TRY IT: A single number is the answer: how many lines of the data hold "pentagon"?

Dataset excerpts:
※
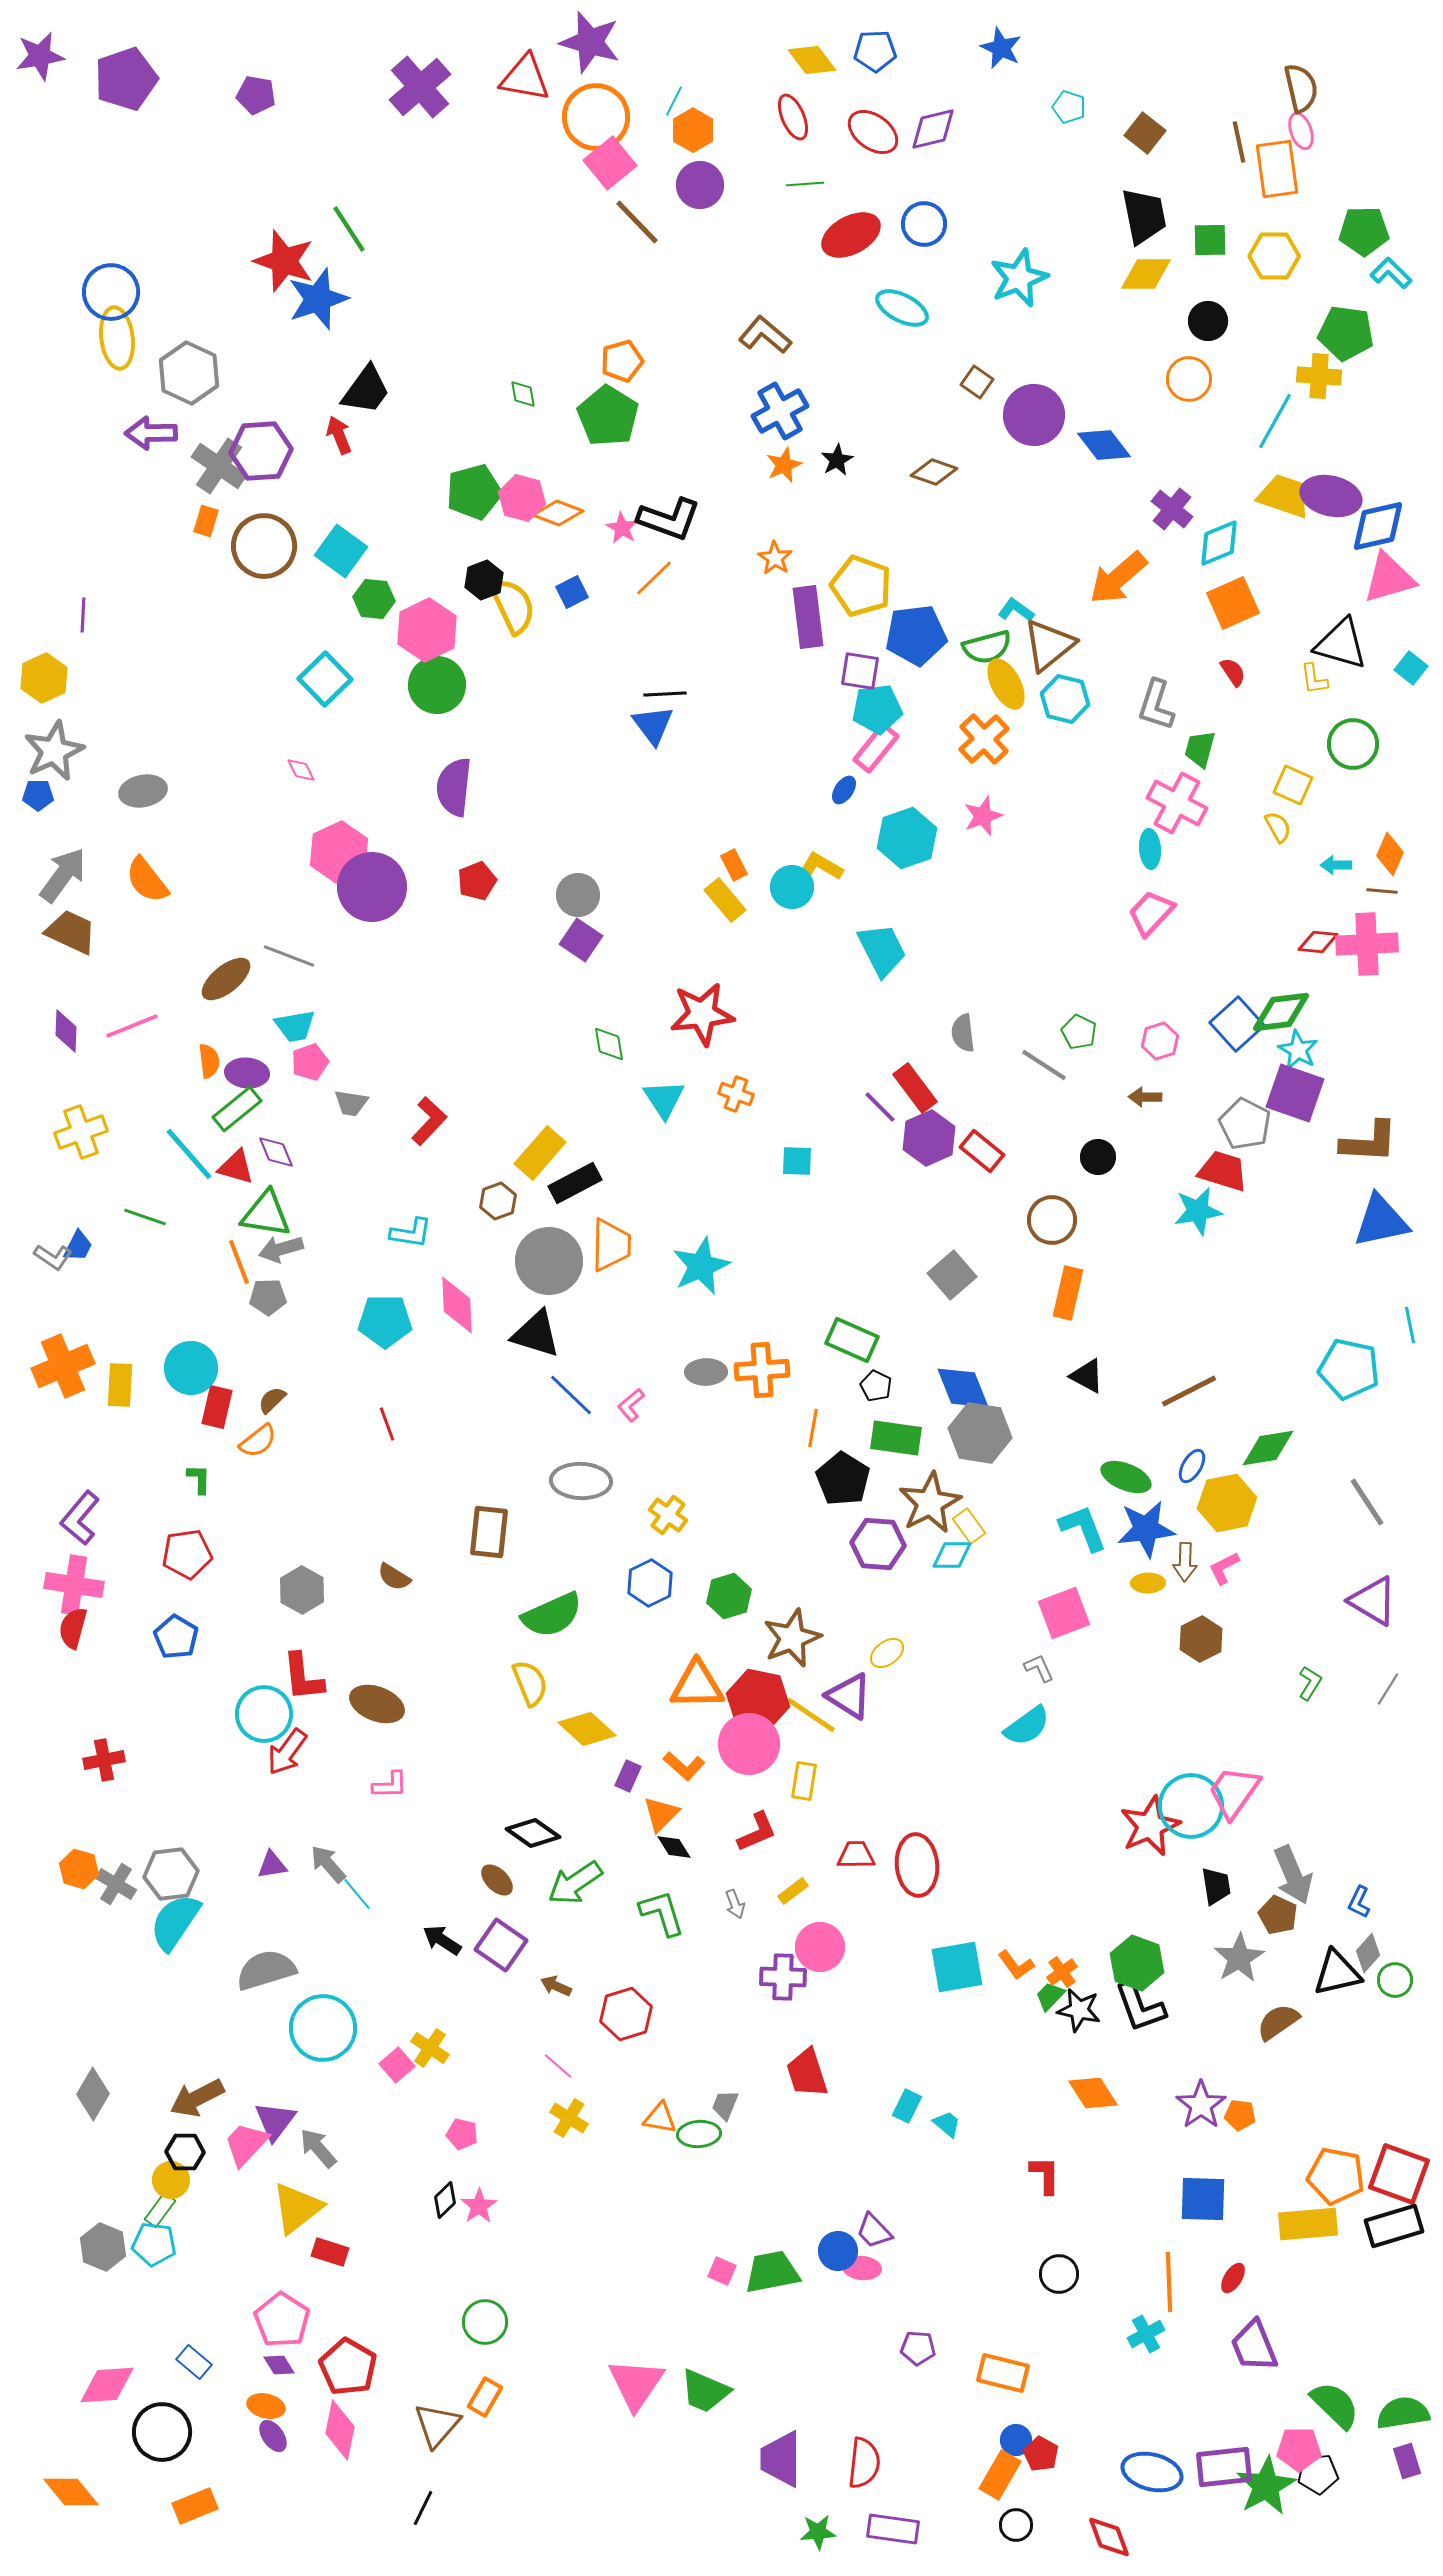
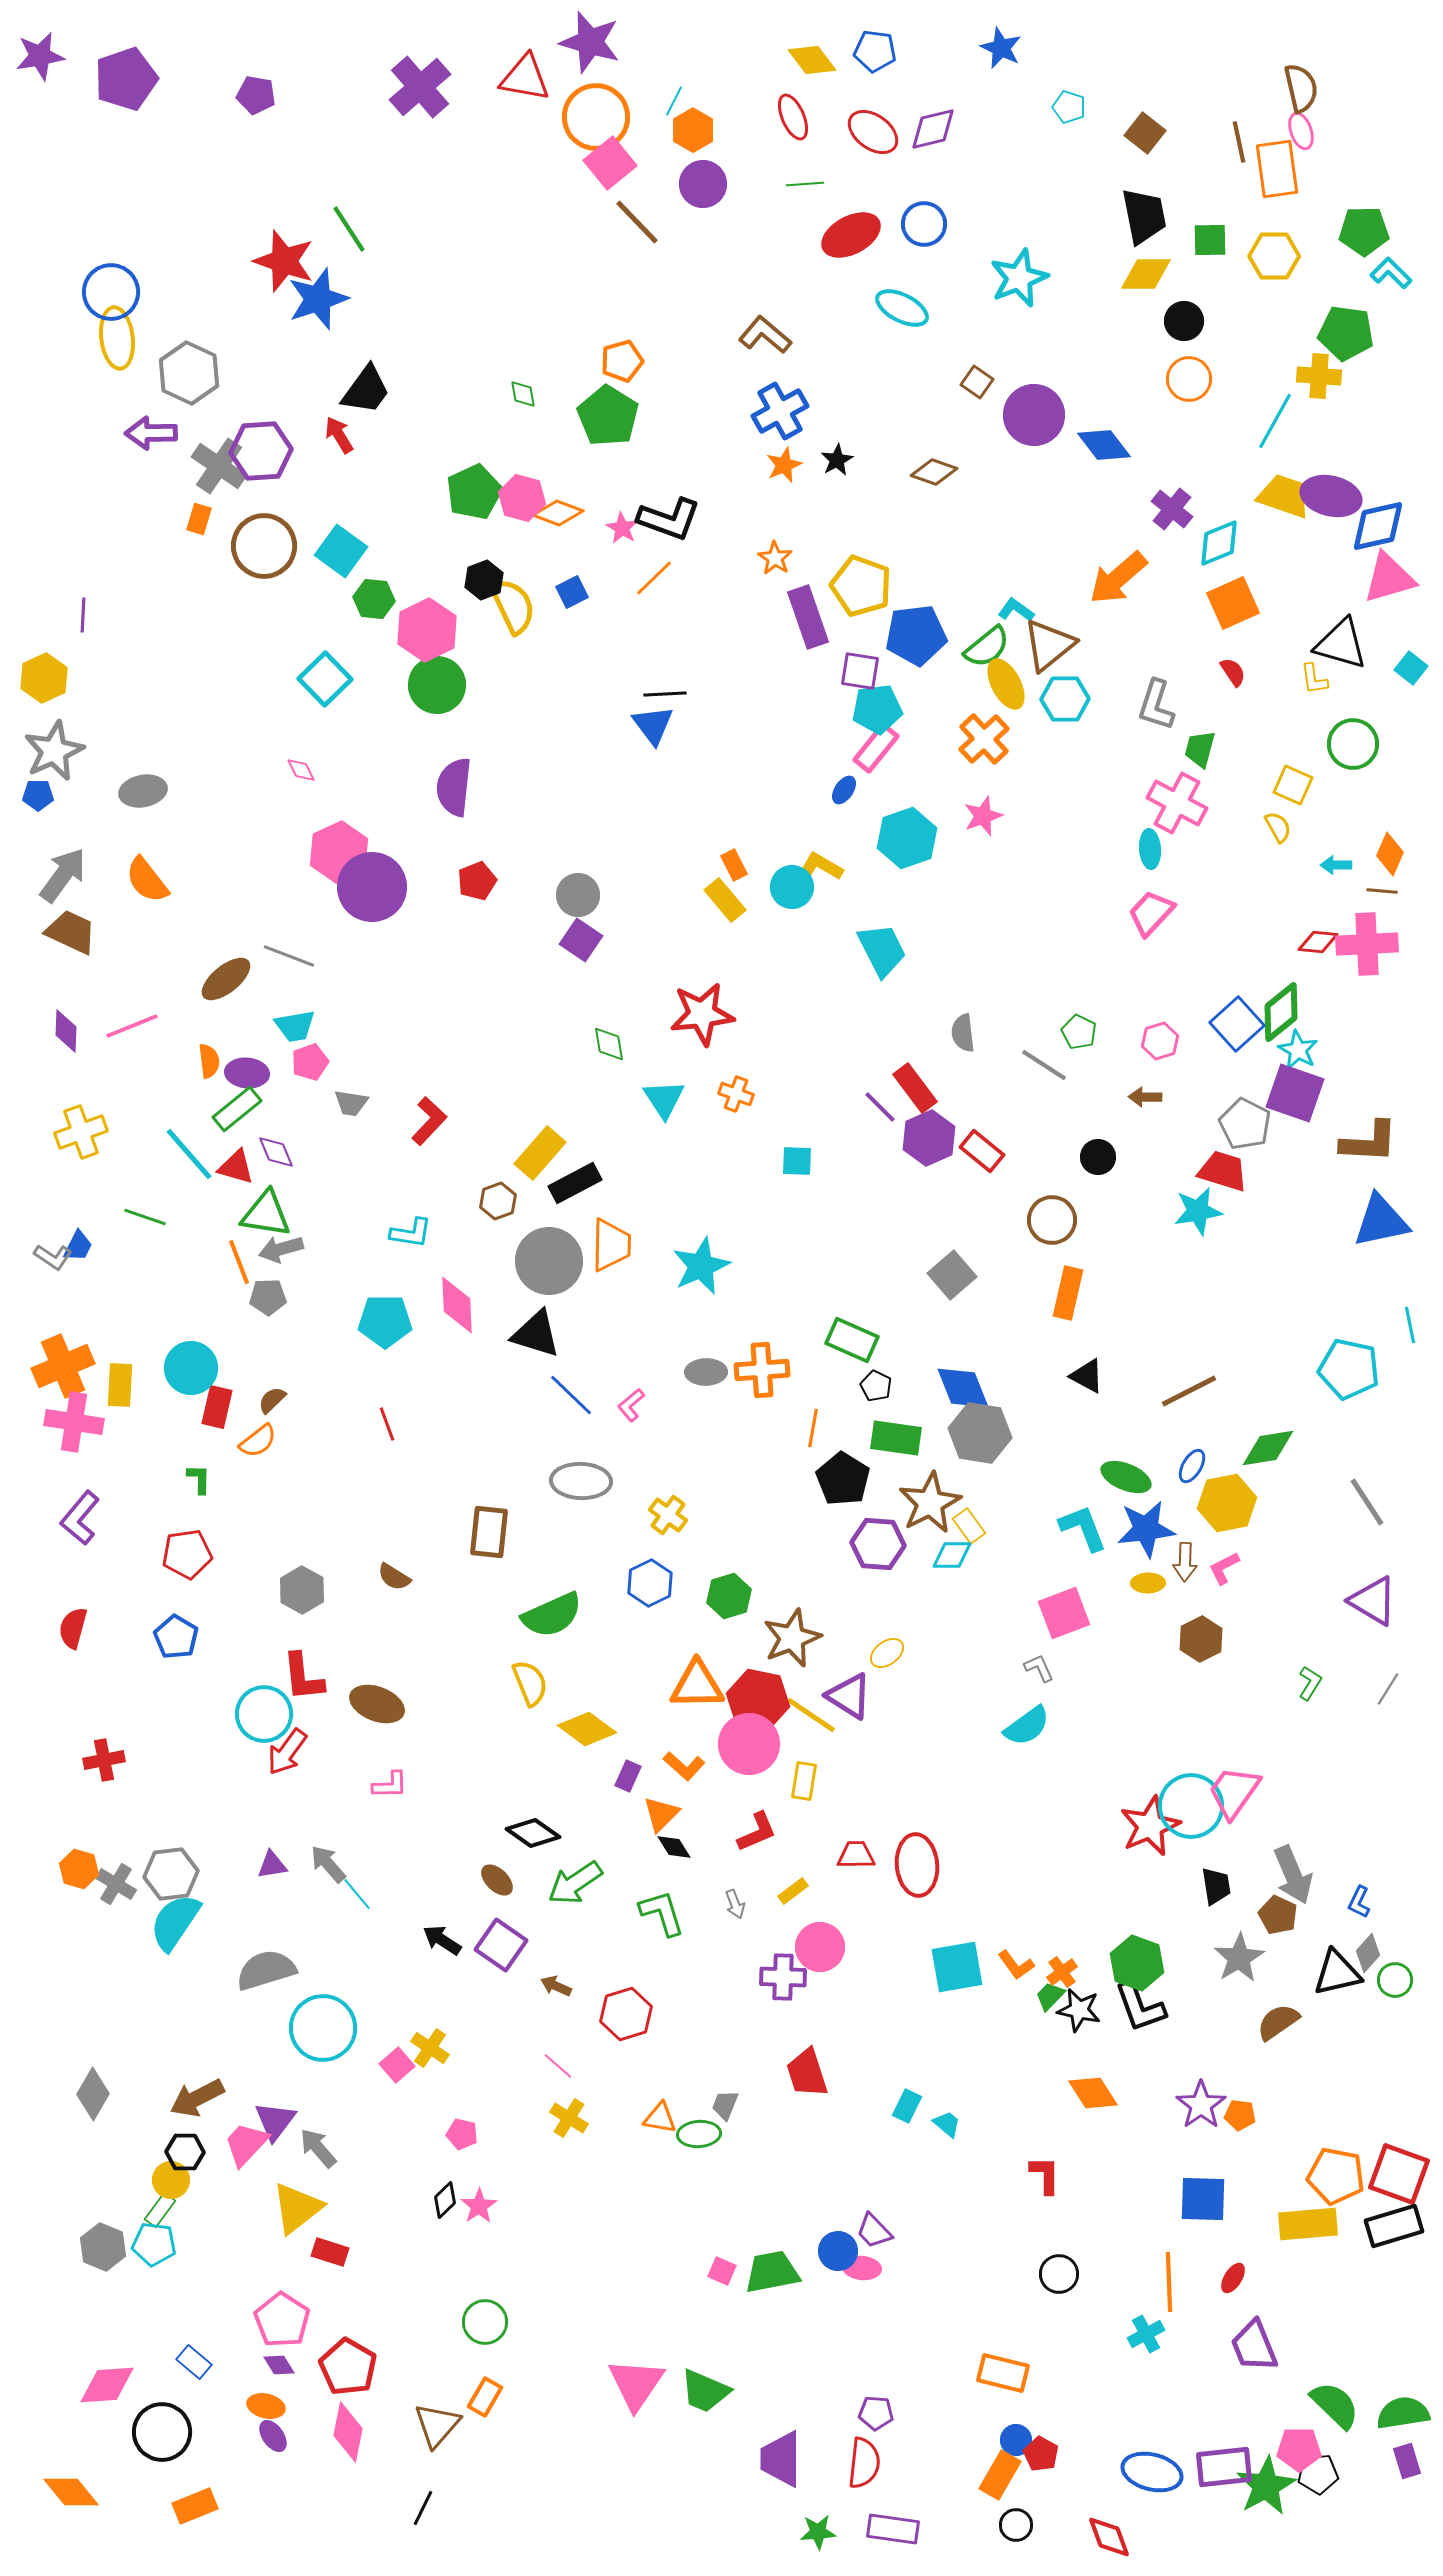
blue pentagon at (875, 51): rotated 9 degrees clockwise
purple circle at (700, 185): moved 3 px right, 1 px up
black circle at (1208, 321): moved 24 px left
red arrow at (339, 435): rotated 9 degrees counterclockwise
green pentagon at (474, 492): rotated 10 degrees counterclockwise
orange rectangle at (206, 521): moved 7 px left, 2 px up
purple rectangle at (808, 617): rotated 12 degrees counterclockwise
green semicircle at (987, 647): rotated 24 degrees counterclockwise
cyan hexagon at (1065, 699): rotated 15 degrees counterclockwise
green diamond at (1281, 1012): rotated 32 degrees counterclockwise
pink cross at (74, 1585): moved 163 px up
yellow diamond at (587, 1729): rotated 6 degrees counterclockwise
purple pentagon at (918, 2348): moved 42 px left, 65 px down
pink diamond at (340, 2430): moved 8 px right, 2 px down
※
ANSWER TO THE EXERCISE: 3